• _Task brief_
Exactly as they appear below, repeat the lines from the one with "yellow pencil: [403,214,501,253]" through the one with "pink box: [164,318,245,400]". Drop every picture.

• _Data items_
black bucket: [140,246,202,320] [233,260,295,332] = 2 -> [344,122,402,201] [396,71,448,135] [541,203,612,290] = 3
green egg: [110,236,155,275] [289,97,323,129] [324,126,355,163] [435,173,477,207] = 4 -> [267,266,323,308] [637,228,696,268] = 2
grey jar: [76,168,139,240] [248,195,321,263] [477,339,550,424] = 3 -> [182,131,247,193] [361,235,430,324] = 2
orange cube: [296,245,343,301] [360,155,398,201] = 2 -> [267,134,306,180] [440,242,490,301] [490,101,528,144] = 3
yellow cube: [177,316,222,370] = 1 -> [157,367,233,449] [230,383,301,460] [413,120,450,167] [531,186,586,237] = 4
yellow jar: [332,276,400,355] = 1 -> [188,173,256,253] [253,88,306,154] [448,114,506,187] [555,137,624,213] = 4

---

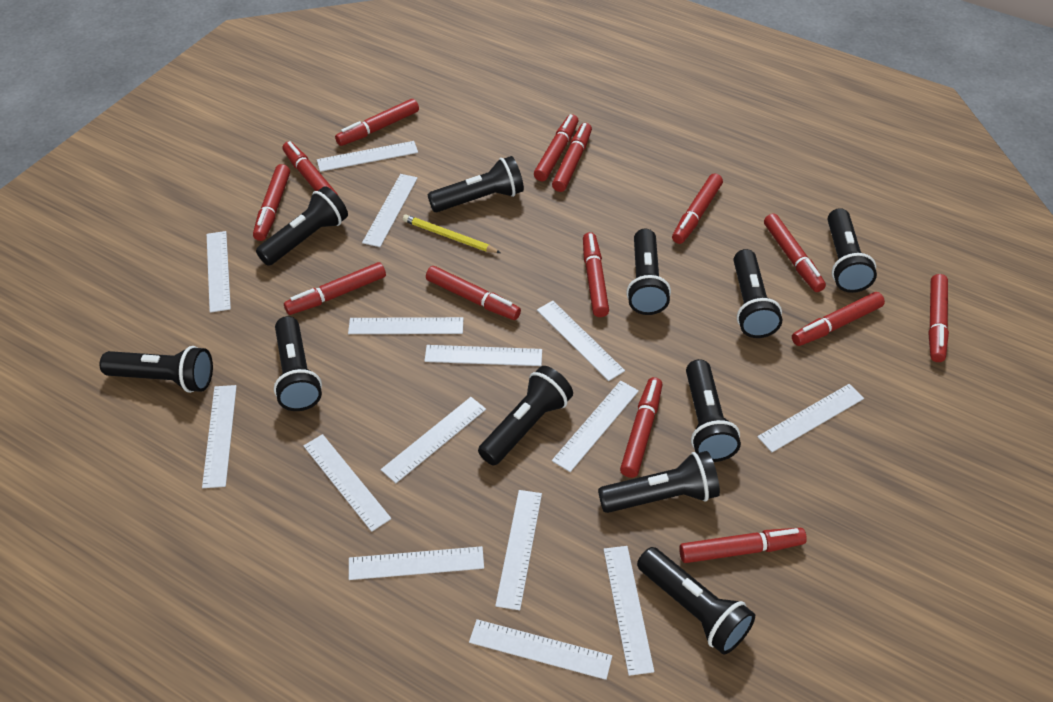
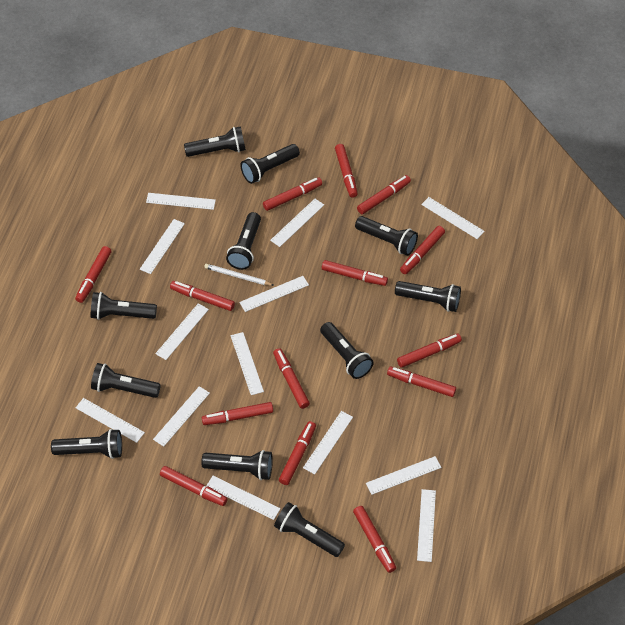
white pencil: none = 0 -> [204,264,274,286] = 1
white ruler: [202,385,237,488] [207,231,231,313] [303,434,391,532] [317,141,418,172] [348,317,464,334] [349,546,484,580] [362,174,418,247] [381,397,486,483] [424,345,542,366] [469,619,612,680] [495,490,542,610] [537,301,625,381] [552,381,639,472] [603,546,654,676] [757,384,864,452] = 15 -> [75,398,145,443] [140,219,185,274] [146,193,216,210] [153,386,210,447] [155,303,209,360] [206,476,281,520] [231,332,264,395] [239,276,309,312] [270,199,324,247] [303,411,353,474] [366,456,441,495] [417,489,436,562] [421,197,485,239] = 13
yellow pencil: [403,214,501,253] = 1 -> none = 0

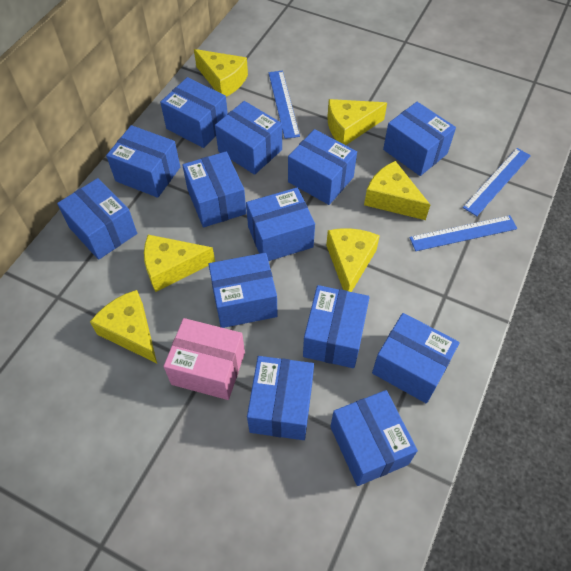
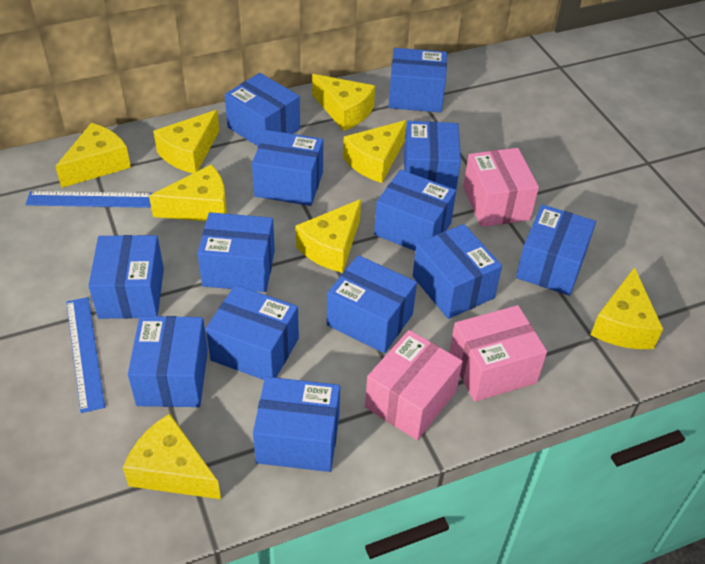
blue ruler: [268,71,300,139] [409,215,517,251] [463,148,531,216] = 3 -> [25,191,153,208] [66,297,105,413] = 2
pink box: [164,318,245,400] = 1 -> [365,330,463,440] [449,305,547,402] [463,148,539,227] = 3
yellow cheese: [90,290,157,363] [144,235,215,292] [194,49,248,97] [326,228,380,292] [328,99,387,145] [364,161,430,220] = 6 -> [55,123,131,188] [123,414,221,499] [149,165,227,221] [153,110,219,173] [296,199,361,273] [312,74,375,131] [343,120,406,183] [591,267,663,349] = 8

--

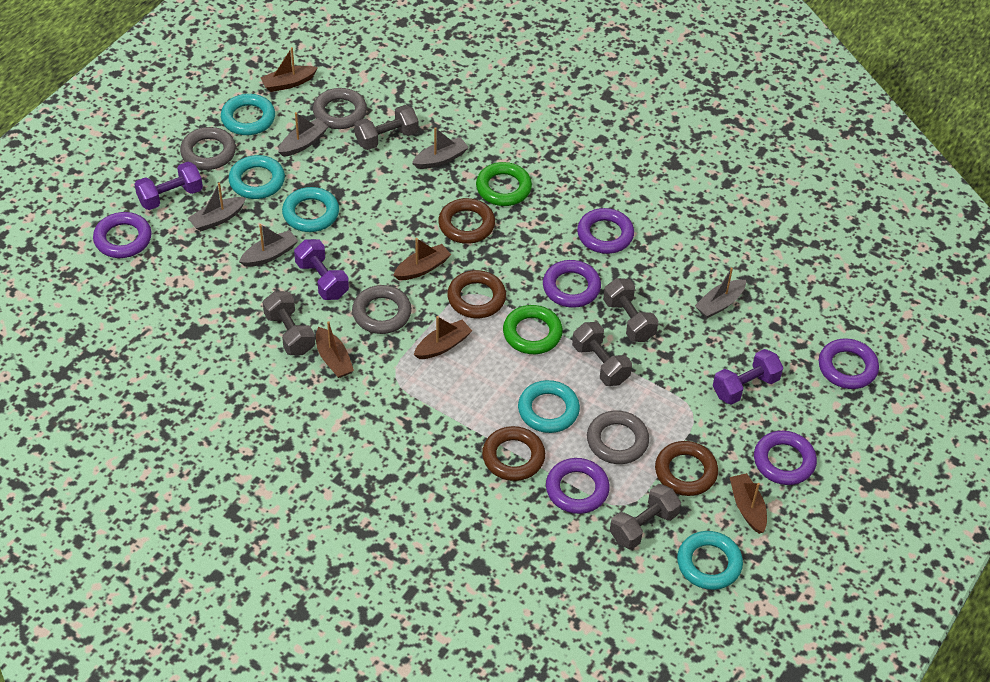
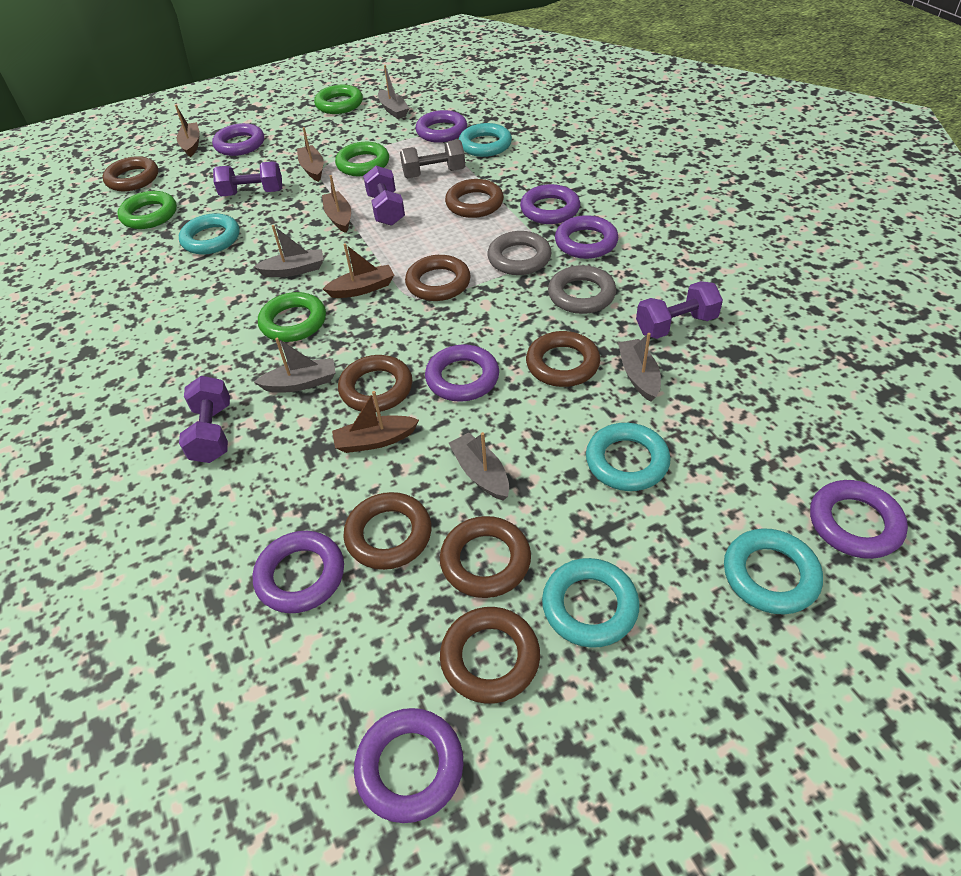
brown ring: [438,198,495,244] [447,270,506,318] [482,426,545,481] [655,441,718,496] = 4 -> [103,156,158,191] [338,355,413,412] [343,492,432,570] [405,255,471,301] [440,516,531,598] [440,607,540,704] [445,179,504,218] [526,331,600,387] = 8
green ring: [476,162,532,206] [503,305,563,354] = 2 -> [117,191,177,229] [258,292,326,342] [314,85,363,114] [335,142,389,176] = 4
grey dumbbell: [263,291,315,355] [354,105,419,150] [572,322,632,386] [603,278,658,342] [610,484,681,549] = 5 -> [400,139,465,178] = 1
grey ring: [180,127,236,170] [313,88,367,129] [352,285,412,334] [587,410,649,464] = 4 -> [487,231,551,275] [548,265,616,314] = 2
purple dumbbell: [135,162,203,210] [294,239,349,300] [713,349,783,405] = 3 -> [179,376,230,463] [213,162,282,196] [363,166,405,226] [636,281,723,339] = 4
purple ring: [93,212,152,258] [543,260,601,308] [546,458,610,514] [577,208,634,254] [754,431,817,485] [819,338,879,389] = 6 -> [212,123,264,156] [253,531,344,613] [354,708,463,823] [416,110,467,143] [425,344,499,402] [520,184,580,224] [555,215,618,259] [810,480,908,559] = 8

• _Answer box_
yellow pencil: [403,214,501,253] = 1 -> none = 0

blue ruler: [268,71,300,139] [409,215,517,251] [463,148,531,216] = 3 -> [25,191,153,208] [66,297,105,413] = 2
pink box: [164,318,245,400] = 1 -> [365,330,463,440] [449,305,547,402] [463,148,539,227] = 3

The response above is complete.